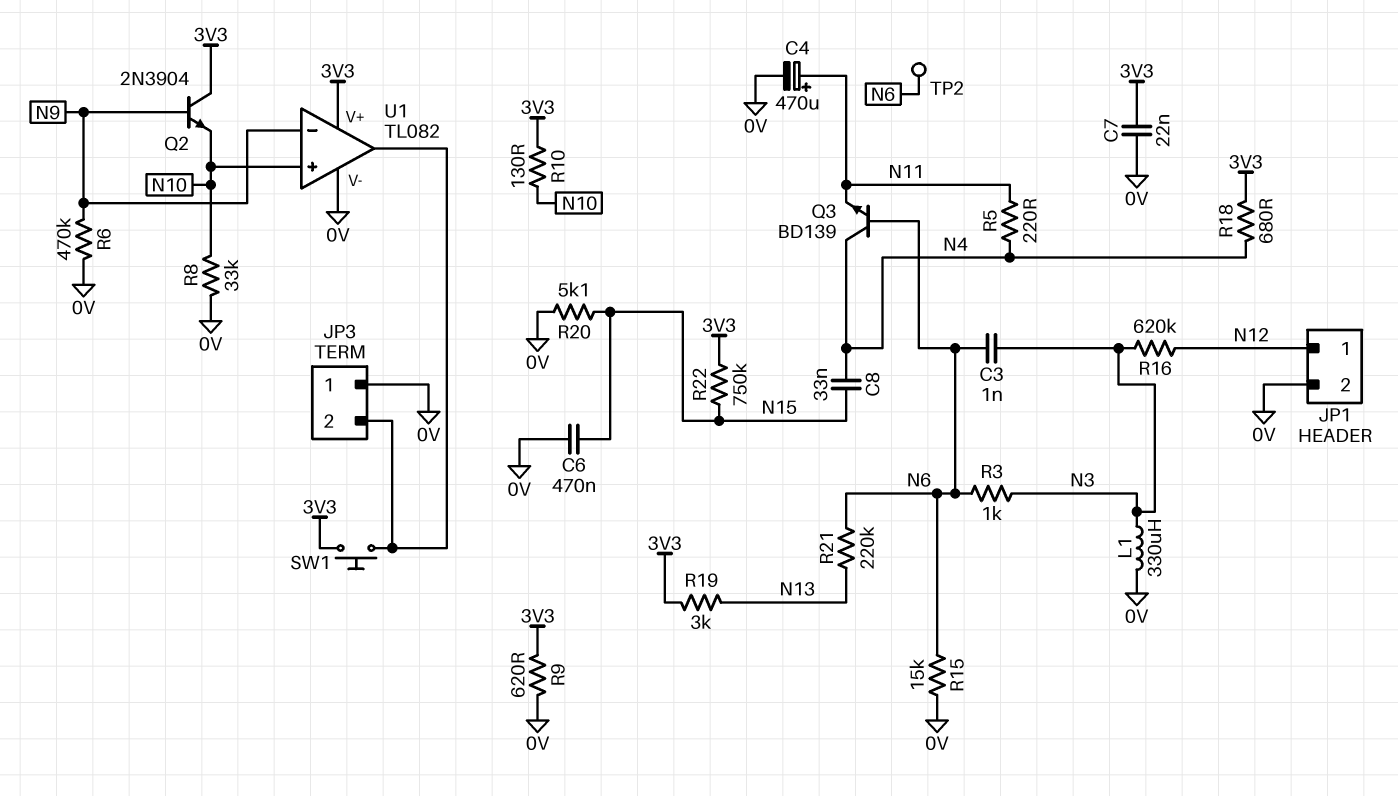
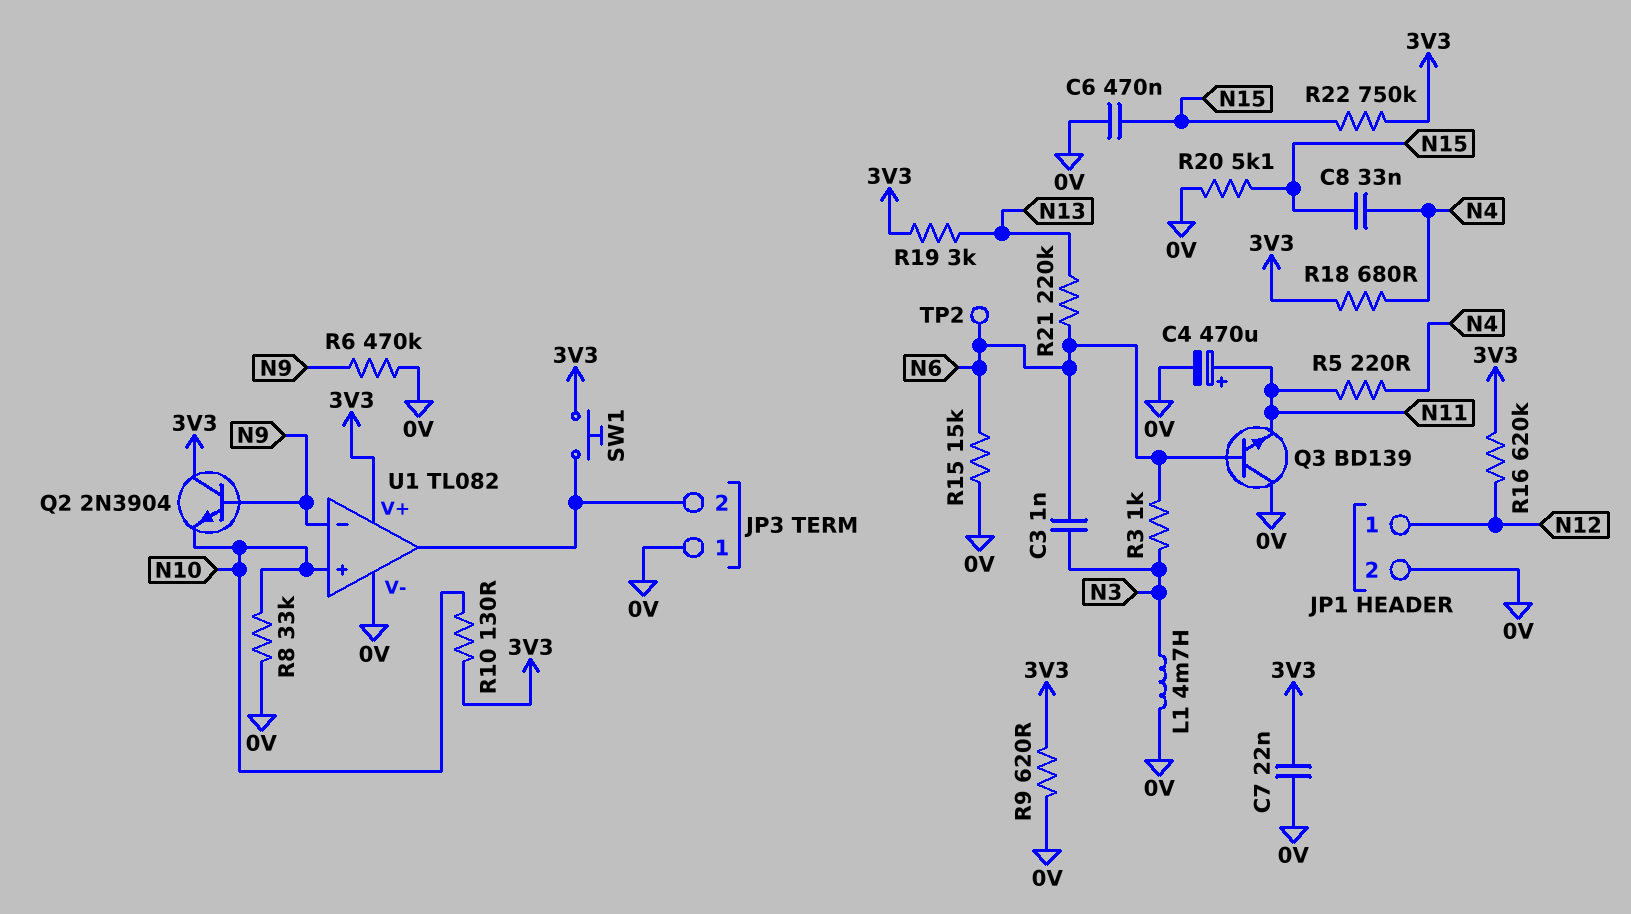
L1: 330uH (0V, N3) -> 4.7mH (0V, N3)
Q3: NPN BD139 (B N6, C N4, E N11) -> NPN BD139 (B N6, C 0V, E N11)
R16: 620k (N3, N12) -> 620k (3V3, N12)

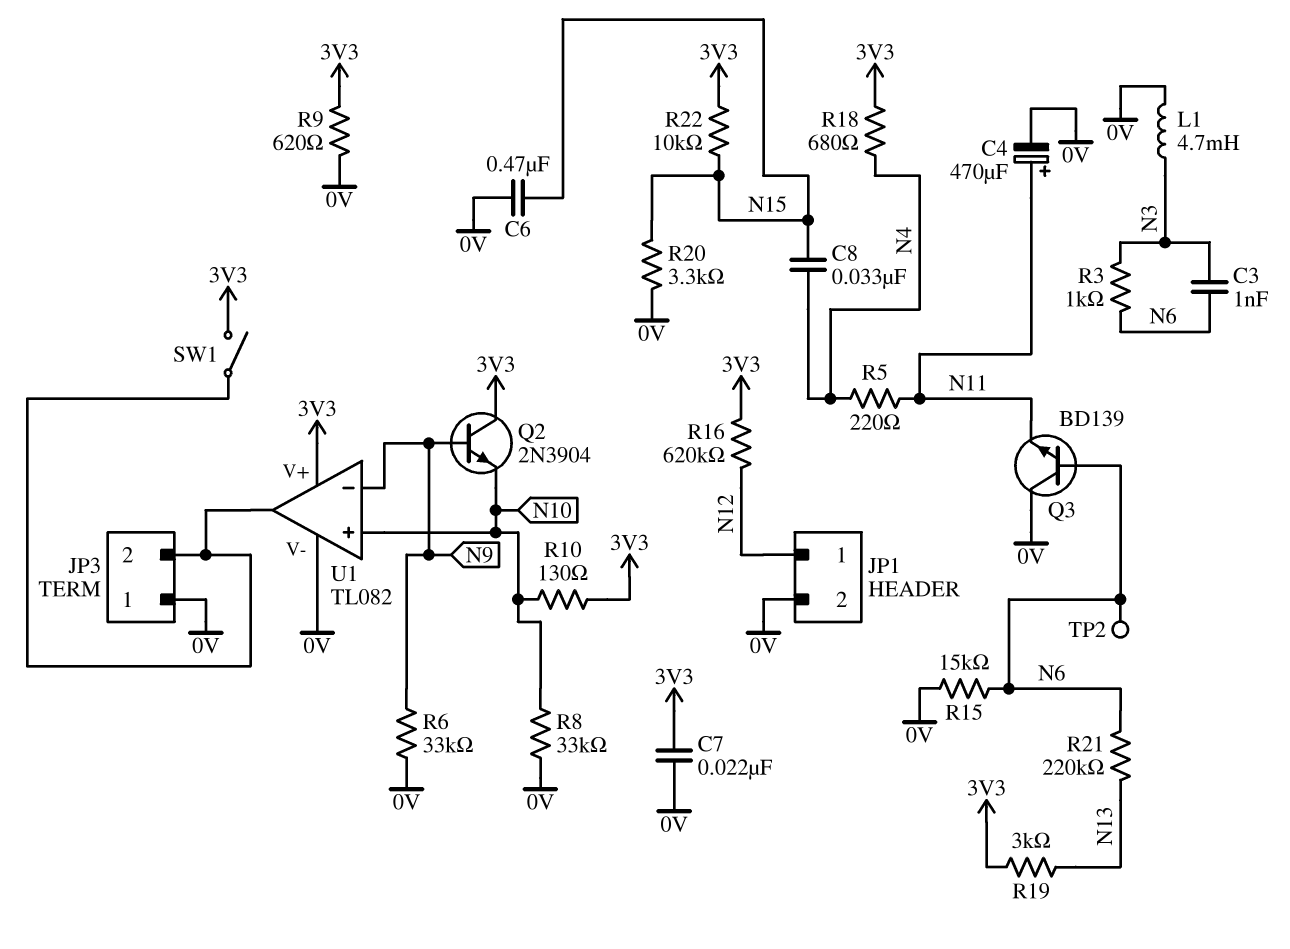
R6: 470k (0V, N9) -> 33k (0V, N9)
R20: 5.1k (0V, N15) -> 3.3k (0V, N15)
R22: 750k (3V3, N15) -> 10k (3V3, N15)
SW1: button (3V3, JP3/2) -> switch (3V3, JP3/2)

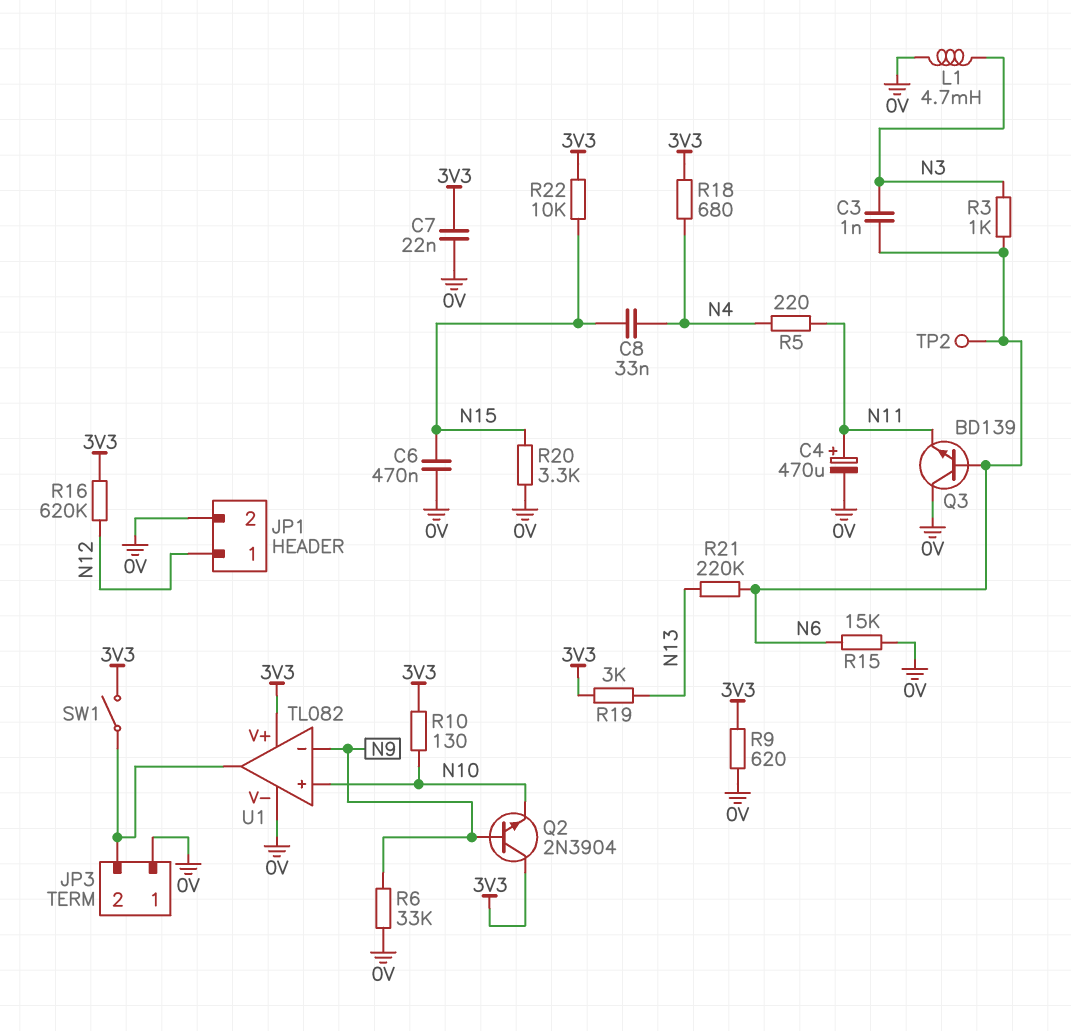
R8: 33k (0V, N10) -> none

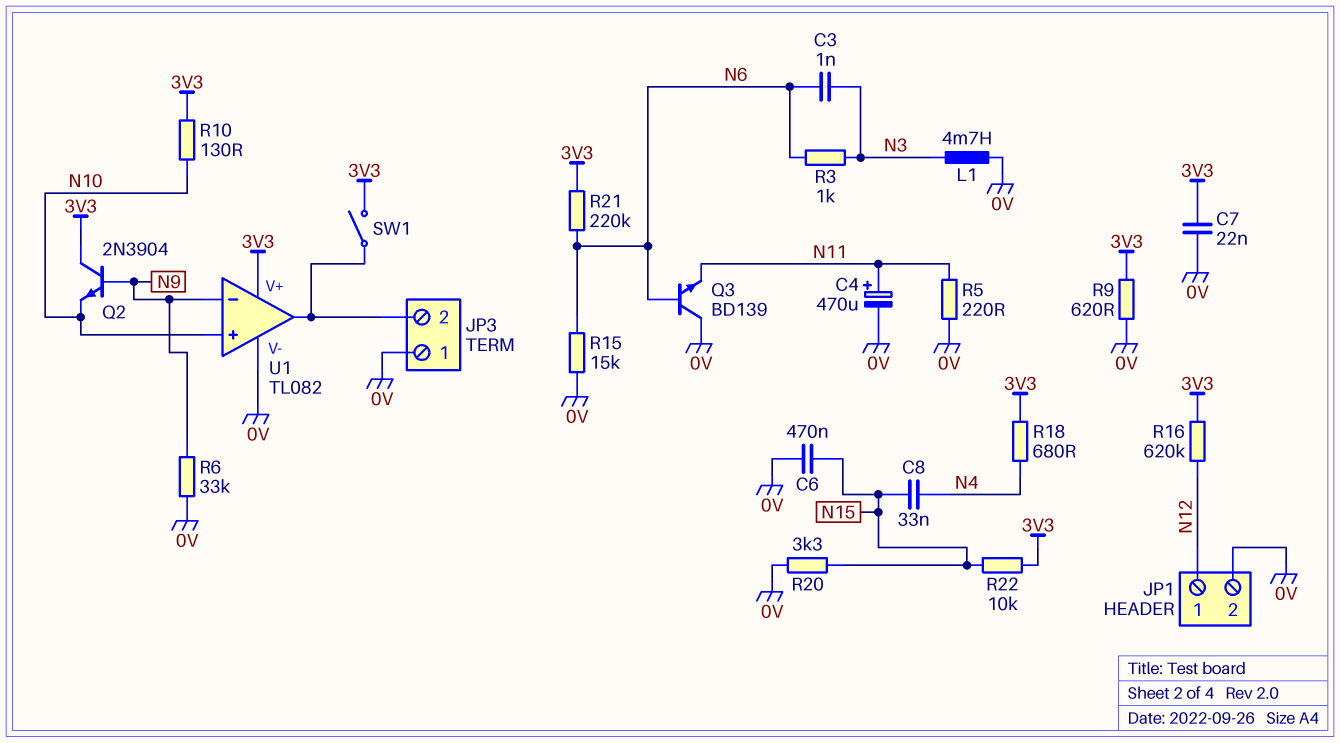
R5: 220 (N4, N11) -> 220 (0V, N11)
R19: 3k (3V3, N13) -> none
R21: 220k (N6, N13) -> 220k (3V3, N6)
TP2: test point (N6) -> none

☆ ☆ ☆ ☆

Once the line holding "SW1: button (3V3, JP3/2)" is found, set down that line and every line after it, exactly, through the last line of the records above, omitting pictures.

SW1: button (3V3, JP3/2) -> switch (3V3, JP3/2)

R8: 33k (0V, N10) -> none

R5: 220 (N4, N11) -> 220 (0V, N11)
R19: 3k (3V3, N13) -> none
R21: 220k (N6, N13) -> 220k (3V3, N6)
TP2: test point (N6) -> none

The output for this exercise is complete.